• [Records provided]:
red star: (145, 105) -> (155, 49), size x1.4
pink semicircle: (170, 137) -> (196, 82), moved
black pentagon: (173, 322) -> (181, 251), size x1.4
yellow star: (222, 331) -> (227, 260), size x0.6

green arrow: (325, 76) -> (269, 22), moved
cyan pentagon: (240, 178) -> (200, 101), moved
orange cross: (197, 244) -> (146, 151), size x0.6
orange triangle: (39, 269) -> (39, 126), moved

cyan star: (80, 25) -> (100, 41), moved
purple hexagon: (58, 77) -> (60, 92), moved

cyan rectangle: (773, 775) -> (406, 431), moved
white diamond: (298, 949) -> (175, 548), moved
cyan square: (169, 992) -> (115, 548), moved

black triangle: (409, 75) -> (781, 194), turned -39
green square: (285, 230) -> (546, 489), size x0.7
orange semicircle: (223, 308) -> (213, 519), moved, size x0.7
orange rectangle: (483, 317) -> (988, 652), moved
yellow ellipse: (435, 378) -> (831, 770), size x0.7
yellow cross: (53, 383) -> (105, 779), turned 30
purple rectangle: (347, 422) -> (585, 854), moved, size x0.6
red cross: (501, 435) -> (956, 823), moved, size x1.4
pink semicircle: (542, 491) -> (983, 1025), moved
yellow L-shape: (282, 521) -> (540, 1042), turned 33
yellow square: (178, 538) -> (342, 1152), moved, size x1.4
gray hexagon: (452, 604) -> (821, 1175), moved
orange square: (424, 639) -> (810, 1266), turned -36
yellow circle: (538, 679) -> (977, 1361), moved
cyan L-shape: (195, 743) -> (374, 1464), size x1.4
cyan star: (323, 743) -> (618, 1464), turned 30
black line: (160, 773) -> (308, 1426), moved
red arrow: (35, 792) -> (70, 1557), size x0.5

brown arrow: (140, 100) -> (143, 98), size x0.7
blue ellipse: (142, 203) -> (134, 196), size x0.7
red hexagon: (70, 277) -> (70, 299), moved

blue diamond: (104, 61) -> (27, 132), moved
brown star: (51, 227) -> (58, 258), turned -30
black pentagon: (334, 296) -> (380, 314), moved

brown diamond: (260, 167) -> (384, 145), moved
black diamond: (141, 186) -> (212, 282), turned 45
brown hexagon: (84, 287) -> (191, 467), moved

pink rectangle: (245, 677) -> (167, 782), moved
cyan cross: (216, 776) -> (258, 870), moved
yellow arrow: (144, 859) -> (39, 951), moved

• [Assignment]:
Everything from the line that contains "pink rectangle: (245, 677)" through the end of the records must be duplicated exactly, and nothing outside that range.

• [Exercise result]:
pink rectangle: (245, 677) -> (167, 782), moved
cyan cross: (216, 776) -> (258, 870), moved
yellow arrow: (144, 859) -> (39, 951), moved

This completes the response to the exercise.